Stated task:
List all the lines in these records that hold "with".

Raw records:
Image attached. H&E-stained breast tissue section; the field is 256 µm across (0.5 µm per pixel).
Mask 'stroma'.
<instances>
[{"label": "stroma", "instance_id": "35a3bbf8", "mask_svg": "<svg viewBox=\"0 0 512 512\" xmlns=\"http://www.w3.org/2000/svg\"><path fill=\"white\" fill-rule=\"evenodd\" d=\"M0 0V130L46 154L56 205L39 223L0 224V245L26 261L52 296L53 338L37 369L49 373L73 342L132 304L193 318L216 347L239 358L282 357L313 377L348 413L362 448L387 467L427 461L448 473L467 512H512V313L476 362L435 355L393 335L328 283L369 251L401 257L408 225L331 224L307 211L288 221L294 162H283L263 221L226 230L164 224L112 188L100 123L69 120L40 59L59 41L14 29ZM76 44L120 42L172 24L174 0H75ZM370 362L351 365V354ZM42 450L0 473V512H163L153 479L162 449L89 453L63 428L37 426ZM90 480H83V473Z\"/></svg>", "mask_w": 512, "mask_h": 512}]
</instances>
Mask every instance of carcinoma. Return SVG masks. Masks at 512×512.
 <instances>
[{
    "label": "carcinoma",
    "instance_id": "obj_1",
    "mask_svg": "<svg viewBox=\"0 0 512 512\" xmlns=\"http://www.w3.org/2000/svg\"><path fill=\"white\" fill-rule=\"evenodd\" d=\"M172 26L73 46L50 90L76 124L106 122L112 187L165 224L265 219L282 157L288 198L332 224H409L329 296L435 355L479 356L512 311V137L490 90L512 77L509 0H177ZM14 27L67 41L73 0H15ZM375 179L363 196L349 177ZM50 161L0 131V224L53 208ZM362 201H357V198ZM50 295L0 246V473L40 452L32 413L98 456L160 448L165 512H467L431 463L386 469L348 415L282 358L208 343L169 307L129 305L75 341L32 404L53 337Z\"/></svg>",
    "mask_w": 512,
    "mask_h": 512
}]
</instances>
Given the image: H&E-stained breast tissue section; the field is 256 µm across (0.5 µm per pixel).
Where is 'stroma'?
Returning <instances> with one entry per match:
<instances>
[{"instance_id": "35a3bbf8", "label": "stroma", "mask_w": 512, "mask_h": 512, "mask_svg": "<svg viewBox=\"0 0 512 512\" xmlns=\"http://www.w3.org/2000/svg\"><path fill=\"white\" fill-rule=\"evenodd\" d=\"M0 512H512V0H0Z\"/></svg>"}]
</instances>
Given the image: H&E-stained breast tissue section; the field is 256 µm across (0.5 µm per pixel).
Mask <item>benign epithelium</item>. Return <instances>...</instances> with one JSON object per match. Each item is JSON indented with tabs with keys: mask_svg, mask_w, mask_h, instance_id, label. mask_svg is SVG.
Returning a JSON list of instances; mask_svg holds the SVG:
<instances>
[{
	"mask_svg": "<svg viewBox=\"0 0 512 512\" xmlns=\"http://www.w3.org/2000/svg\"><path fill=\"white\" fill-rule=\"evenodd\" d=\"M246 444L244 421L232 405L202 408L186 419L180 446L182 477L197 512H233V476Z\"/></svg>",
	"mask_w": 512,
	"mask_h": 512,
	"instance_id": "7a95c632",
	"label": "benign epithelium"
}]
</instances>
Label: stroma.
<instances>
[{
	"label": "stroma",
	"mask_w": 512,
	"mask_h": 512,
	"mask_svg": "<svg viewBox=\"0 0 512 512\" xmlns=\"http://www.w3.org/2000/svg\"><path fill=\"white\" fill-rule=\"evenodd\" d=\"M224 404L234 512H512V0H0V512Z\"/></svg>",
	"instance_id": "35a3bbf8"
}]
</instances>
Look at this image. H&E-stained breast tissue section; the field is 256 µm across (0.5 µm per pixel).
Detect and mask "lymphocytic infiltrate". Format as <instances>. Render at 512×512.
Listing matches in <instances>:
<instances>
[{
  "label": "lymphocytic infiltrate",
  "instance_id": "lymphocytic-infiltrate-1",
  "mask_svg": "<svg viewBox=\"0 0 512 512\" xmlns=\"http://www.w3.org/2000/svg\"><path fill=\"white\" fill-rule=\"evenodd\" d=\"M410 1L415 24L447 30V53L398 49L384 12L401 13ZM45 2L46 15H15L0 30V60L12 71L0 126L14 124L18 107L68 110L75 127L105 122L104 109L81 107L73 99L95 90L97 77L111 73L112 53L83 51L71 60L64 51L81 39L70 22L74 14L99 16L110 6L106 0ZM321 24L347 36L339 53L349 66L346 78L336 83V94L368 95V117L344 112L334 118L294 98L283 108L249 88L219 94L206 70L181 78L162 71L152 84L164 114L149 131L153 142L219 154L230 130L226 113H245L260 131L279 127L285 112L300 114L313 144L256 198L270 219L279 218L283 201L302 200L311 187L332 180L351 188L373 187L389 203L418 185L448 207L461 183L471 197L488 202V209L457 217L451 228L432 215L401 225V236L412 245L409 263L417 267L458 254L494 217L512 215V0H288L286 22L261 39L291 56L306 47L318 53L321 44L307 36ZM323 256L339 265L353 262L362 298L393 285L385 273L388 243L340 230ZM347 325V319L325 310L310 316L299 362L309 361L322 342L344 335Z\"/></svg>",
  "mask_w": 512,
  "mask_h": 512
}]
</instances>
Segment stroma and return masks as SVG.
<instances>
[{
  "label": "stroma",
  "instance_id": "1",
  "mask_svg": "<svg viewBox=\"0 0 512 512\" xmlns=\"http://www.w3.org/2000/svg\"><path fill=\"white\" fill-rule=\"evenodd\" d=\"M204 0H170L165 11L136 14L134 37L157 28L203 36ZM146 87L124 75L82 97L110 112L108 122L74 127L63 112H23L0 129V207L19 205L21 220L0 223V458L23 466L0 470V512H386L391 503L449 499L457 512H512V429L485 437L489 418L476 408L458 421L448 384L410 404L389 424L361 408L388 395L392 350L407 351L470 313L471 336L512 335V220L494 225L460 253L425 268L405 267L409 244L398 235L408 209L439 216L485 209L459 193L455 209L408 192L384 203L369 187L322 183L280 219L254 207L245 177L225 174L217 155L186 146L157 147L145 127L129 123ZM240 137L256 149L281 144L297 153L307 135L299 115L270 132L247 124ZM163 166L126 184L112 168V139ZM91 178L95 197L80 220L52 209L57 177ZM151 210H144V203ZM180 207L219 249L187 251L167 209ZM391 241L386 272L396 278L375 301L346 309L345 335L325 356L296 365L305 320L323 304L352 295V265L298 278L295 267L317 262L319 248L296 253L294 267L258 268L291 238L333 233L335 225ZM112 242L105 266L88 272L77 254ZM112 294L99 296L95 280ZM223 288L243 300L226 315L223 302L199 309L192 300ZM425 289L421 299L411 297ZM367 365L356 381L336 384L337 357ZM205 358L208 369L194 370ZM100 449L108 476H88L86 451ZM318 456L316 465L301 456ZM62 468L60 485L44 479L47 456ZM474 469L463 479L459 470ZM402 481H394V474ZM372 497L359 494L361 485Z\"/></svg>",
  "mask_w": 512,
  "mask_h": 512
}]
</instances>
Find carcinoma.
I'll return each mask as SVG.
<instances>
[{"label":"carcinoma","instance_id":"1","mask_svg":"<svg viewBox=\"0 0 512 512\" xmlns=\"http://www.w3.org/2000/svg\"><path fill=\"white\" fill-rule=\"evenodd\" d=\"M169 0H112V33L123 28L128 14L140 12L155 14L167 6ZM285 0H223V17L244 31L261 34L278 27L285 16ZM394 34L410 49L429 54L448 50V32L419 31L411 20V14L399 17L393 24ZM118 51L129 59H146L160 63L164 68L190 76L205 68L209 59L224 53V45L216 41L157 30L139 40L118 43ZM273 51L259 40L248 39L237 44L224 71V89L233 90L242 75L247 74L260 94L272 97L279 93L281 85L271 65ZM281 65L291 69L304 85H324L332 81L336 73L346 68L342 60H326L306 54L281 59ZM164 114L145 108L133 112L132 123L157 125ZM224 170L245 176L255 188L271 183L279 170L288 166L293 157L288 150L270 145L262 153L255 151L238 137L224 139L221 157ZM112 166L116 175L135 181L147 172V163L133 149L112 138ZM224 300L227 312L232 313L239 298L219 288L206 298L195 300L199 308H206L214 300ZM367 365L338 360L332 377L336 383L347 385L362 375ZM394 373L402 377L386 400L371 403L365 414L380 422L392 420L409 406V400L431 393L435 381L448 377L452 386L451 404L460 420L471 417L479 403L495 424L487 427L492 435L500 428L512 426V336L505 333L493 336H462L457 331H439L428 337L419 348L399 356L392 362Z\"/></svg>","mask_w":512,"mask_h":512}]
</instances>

The response:
Returning <instances> with one entry per match:
Mask <item>benign epithelium</item>. Return <instances>...</instances> with one JSON object per match. Each item is JSON indented with tabs with keys: mask_svg, mask_w, mask_h, instance_id, label. mask_svg is SVG.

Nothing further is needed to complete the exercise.